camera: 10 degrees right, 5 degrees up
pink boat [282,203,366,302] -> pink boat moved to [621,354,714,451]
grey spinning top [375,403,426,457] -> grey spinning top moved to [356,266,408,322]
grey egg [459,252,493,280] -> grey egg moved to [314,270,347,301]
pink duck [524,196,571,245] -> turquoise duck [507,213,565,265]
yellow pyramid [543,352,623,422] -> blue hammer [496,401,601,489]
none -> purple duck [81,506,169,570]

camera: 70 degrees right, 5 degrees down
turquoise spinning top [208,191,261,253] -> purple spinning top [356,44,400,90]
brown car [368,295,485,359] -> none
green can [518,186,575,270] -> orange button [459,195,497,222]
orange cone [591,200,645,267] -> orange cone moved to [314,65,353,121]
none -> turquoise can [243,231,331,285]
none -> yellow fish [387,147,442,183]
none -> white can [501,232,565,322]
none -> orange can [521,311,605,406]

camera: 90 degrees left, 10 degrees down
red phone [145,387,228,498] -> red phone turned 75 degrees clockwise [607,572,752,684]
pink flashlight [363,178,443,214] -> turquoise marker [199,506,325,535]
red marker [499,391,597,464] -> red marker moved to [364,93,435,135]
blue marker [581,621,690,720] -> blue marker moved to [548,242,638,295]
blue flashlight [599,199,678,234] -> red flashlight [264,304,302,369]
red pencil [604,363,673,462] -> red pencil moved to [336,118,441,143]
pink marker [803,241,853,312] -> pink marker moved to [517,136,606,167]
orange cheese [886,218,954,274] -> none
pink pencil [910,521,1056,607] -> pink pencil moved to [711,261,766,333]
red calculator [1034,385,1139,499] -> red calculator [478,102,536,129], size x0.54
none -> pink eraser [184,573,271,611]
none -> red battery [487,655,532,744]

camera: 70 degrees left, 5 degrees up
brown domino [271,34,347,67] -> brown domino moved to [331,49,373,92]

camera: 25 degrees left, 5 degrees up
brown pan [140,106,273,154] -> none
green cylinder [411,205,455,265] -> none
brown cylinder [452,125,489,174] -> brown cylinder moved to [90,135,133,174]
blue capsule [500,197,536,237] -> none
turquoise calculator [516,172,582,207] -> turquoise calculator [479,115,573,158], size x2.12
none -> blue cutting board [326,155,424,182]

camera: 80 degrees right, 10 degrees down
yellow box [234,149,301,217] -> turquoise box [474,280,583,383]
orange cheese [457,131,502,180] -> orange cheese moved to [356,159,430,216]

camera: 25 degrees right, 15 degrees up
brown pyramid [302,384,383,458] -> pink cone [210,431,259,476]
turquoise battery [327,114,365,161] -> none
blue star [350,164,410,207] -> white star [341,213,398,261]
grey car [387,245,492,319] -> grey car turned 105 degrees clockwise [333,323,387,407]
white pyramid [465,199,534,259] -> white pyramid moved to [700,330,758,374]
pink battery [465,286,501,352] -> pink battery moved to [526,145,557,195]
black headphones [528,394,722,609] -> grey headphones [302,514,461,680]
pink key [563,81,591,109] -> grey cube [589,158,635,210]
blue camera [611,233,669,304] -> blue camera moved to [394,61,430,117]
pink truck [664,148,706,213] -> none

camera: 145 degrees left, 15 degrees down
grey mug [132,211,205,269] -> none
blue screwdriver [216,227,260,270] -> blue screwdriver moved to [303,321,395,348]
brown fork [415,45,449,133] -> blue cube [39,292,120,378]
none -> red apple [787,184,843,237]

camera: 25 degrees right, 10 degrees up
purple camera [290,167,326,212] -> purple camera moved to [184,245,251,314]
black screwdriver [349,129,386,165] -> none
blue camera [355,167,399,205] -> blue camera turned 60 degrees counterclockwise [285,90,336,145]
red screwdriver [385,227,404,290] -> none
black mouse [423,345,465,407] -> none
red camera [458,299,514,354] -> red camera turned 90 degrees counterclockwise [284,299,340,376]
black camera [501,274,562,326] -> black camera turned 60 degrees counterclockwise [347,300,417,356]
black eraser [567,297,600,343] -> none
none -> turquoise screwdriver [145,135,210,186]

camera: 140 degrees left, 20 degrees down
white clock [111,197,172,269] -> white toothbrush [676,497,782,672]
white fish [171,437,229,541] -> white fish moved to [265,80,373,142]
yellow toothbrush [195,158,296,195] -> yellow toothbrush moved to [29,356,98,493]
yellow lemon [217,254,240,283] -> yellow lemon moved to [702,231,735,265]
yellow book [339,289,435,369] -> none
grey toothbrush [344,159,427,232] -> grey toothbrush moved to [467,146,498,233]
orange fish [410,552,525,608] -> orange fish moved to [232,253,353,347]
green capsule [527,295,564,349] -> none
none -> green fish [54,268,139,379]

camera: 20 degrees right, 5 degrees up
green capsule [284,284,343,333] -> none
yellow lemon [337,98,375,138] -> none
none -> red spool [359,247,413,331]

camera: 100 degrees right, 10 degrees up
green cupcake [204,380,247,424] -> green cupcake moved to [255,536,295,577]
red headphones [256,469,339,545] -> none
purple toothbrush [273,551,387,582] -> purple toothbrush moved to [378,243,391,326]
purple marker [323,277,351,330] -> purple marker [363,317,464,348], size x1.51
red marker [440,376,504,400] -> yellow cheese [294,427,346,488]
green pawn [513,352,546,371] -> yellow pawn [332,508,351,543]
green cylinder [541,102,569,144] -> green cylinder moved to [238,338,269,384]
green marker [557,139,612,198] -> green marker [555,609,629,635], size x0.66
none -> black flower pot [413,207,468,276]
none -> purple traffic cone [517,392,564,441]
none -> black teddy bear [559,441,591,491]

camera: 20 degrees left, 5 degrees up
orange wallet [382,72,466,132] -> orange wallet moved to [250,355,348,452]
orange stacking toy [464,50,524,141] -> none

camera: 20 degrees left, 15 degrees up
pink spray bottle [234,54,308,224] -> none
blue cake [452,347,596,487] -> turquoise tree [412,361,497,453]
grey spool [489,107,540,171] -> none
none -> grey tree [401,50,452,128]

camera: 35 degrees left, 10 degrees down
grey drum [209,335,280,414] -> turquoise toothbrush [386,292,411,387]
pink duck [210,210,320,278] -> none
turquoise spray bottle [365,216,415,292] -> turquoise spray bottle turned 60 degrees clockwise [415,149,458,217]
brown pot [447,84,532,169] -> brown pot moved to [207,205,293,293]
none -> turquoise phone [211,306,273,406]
--------------------
> [TASK TO COMPLETE]: Once you reach the line with "black camera [501,274,562,326]" in the data above, copy it and every line after it exactly, up to and including the line with "green marker [557,139,612,198]".

> [YOUR RESPONSE]:
black camera [501,274,562,326] -> black camera turned 60 degrees counterclockwise [347,300,417,356]
black eraser [567,297,600,343] -> none
none -> turquoise screwdriver [145,135,210,186]

camera: 140 degrees left, 20 degrees down
white clock [111,197,172,269] -> white toothbrush [676,497,782,672]
white fish [171,437,229,541] -> white fish moved to [265,80,373,142]
yellow toothbrush [195,158,296,195] -> yellow toothbrush moved to [29,356,98,493]
yellow lemon [217,254,240,283] -> yellow lemon moved to [702,231,735,265]
yellow book [339,289,435,369] -> none
grey toothbrush [344,159,427,232] -> grey toothbrush moved to [467,146,498,233]
orange fish [410,552,525,608] -> orange fish moved to [232,253,353,347]
green capsule [527,295,564,349] -> none
none -> green fish [54,268,139,379]

camera: 20 degrees right, 5 degrees up
green capsule [284,284,343,333] -> none
yellow lemon [337,98,375,138] -> none
none -> red spool [359,247,413,331]

camera: 100 degrees right, 10 degrees up
green cupcake [204,380,247,424] -> green cupcake moved to [255,536,295,577]
red headphones [256,469,339,545] -> none
purple toothbrush [273,551,387,582] -> purple toothbrush moved to [378,243,391,326]
purple marker [323,277,351,330] -> purple marker [363,317,464,348], size x1.51
red marker [440,376,504,400] -> yellow cheese [294,427,346,488]
green pawn [513,352,546,371] -> yellow pawn [332,508,351,543]
green cylinder [541,102,569,144] -> green cylinder moved to [238,338,269,384]
green marker [557,139,612,198] -> green marker [555,609,629,635], size x0.66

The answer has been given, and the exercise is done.